● **AIM OF THE TASK**: From the data below, set down exactly the lines between the one holding "Someone repainted the pion" and the one holding "Someone put down the pion", inclusive, and no others.

● **TASK MATERIAL**:
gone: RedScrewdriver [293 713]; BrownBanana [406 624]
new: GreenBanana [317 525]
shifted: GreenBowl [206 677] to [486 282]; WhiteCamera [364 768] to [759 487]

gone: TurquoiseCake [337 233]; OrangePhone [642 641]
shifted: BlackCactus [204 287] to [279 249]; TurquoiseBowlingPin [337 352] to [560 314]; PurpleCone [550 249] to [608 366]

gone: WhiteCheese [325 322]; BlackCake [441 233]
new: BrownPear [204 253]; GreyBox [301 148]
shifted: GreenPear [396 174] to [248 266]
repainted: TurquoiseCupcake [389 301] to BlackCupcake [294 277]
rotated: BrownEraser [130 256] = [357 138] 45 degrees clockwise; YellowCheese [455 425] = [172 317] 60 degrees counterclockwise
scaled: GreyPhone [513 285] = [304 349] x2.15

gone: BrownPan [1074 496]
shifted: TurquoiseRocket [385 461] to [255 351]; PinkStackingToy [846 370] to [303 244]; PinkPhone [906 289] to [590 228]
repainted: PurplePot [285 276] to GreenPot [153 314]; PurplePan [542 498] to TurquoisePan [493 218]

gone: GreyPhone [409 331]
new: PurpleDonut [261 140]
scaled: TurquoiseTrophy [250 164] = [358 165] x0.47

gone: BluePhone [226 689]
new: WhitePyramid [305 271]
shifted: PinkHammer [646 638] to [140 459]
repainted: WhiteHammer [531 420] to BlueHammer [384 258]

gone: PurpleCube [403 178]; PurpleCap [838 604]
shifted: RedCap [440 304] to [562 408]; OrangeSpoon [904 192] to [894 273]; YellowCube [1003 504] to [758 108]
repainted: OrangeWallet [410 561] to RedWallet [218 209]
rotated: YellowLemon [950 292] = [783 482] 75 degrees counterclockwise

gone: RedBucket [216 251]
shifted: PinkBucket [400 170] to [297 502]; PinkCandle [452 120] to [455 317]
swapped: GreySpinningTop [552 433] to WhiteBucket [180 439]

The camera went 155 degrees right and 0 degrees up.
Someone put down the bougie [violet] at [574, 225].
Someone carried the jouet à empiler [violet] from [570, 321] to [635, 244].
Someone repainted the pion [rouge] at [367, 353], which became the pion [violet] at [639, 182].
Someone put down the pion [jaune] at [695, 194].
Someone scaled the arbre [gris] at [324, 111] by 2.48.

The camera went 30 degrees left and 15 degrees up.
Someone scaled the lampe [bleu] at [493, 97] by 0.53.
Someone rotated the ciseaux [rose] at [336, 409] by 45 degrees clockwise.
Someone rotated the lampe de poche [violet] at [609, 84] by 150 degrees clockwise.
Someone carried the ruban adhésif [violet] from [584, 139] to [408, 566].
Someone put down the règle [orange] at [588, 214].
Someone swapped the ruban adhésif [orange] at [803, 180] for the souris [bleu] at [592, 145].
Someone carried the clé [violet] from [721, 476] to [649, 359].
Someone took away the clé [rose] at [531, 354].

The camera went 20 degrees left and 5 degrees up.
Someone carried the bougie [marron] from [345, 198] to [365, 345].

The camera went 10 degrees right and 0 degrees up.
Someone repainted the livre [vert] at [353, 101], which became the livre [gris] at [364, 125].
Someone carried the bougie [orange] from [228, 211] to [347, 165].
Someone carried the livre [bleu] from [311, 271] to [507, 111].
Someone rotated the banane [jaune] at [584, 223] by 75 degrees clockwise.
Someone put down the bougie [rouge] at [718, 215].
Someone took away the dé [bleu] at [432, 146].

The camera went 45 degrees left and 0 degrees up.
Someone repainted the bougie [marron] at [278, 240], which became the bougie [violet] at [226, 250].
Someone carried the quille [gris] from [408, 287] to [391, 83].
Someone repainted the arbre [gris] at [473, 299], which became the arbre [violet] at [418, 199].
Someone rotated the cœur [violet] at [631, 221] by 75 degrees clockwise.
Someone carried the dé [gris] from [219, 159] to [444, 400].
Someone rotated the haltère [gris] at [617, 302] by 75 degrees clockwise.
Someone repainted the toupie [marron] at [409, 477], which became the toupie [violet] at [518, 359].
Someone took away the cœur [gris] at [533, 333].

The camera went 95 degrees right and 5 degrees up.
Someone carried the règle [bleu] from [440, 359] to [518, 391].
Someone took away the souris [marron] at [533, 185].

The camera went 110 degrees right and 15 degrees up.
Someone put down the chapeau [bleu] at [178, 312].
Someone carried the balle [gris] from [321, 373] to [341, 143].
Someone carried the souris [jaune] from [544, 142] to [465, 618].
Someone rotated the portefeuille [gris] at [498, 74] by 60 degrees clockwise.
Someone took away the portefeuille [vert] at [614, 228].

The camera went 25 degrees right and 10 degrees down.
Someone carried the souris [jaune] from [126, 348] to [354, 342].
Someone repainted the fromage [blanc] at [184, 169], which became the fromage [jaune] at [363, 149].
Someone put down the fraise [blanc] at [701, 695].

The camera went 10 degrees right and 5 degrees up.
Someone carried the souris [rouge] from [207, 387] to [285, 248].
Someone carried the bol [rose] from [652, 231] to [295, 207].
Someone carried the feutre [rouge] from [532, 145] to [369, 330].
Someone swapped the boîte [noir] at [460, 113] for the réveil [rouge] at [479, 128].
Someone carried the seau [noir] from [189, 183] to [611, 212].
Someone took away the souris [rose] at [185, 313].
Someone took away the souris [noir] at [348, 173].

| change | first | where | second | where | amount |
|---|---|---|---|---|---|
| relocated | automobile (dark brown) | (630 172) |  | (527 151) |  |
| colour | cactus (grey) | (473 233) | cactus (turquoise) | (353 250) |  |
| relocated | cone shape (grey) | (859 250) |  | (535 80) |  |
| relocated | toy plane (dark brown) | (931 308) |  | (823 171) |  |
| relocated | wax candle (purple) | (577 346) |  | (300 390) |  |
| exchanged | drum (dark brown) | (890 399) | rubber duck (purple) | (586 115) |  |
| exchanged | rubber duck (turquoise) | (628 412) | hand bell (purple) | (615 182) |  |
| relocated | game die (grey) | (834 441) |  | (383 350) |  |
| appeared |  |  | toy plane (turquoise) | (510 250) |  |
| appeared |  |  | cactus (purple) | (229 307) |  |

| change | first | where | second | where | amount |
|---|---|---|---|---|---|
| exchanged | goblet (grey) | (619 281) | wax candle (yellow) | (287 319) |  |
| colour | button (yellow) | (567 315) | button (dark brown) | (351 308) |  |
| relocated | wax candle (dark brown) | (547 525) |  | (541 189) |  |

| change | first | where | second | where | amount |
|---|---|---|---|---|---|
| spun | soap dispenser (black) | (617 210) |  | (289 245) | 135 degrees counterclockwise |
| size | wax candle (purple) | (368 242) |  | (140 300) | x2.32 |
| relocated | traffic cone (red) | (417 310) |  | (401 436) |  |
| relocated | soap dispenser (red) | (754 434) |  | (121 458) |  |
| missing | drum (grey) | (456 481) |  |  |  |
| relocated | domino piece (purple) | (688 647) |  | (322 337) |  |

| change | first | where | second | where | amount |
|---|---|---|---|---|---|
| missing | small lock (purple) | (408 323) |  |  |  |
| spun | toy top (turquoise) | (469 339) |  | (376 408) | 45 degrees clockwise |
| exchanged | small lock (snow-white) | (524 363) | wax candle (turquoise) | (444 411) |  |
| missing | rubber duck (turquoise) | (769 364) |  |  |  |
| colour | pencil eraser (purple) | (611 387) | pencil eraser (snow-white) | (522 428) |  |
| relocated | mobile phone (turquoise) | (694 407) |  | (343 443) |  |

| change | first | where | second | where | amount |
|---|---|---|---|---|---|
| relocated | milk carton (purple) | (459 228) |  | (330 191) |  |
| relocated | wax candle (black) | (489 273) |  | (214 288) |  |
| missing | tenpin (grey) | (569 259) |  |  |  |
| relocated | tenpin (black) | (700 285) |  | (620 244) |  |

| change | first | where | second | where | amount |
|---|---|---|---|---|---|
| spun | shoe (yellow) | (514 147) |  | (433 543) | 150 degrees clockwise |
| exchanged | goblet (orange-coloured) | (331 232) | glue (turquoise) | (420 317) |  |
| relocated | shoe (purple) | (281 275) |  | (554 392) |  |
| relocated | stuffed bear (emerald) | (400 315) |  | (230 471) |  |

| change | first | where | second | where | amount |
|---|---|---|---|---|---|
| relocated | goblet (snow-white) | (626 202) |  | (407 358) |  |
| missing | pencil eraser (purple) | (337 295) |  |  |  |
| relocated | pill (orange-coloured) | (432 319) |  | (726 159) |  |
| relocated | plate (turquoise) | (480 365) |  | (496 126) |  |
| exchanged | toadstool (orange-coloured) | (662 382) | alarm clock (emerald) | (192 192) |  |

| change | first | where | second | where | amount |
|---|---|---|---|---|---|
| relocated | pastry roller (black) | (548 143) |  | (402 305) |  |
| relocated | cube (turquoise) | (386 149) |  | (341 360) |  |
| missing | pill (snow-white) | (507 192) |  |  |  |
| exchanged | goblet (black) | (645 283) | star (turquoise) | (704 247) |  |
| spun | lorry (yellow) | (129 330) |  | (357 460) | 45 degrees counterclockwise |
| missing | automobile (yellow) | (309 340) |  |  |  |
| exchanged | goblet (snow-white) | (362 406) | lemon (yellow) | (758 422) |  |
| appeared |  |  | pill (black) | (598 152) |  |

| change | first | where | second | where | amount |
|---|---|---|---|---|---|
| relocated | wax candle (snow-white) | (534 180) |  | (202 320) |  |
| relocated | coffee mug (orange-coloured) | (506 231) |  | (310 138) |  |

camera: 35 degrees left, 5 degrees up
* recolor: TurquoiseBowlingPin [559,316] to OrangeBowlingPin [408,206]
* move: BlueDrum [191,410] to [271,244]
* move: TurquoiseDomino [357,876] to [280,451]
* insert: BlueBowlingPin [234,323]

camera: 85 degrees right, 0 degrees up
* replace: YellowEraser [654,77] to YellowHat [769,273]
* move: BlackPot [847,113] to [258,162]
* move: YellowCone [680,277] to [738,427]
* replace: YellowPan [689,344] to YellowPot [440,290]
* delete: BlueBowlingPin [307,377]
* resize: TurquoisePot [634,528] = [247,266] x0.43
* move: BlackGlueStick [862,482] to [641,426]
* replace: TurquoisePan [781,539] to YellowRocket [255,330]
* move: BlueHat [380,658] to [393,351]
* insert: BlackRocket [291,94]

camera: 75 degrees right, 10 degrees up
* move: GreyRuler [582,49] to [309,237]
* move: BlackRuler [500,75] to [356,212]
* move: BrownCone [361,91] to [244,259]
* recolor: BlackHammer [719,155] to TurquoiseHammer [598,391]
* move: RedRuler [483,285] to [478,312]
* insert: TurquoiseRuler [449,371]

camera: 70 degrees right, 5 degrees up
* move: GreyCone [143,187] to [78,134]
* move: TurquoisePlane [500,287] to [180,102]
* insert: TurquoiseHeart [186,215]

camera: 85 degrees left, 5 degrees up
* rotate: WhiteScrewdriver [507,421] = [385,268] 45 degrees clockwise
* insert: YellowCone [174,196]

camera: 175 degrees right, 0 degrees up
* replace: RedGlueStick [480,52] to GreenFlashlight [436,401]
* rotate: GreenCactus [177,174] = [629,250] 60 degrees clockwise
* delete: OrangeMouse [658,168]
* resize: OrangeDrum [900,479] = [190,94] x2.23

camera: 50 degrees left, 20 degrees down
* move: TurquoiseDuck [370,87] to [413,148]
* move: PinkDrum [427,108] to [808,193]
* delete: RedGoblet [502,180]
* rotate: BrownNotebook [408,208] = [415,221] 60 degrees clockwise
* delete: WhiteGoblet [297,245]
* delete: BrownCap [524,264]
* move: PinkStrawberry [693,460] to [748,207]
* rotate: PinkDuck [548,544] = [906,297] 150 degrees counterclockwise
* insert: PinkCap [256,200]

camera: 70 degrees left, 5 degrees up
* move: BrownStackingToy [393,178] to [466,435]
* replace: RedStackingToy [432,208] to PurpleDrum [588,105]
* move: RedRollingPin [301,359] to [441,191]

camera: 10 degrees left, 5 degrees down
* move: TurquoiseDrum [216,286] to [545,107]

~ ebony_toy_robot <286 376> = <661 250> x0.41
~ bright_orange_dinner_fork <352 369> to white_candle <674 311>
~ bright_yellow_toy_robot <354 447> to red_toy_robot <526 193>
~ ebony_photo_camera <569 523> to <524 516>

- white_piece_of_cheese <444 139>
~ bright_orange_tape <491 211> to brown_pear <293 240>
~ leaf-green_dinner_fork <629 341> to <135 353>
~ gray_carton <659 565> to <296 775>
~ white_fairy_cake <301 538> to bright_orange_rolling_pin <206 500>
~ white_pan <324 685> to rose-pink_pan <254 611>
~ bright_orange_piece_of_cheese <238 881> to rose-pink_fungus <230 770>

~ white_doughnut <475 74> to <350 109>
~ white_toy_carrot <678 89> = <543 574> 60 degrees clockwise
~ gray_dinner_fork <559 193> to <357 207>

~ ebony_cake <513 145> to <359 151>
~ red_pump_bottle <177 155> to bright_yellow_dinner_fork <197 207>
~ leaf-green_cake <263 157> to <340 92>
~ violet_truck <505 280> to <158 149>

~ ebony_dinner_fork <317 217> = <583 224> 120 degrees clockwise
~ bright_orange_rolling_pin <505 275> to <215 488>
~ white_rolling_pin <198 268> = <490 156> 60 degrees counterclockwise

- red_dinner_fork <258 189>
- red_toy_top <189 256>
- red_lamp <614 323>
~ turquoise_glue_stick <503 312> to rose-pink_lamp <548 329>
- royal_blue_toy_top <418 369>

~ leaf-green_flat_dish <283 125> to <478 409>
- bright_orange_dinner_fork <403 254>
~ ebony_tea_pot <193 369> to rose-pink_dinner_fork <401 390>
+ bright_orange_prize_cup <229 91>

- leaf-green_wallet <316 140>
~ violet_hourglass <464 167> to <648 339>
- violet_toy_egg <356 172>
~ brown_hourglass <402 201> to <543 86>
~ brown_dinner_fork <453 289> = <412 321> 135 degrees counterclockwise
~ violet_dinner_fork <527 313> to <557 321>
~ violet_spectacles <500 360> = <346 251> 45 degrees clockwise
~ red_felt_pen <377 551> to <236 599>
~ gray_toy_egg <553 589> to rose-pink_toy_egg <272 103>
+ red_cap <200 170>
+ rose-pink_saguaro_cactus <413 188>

● **ANSWER TO THIS PROBLEM**:
Someone repainted the pion [rouge] at [367, 353], which became the pion [violet] at [639, 182].
Someone put down the pion [jaune] at [695, 194].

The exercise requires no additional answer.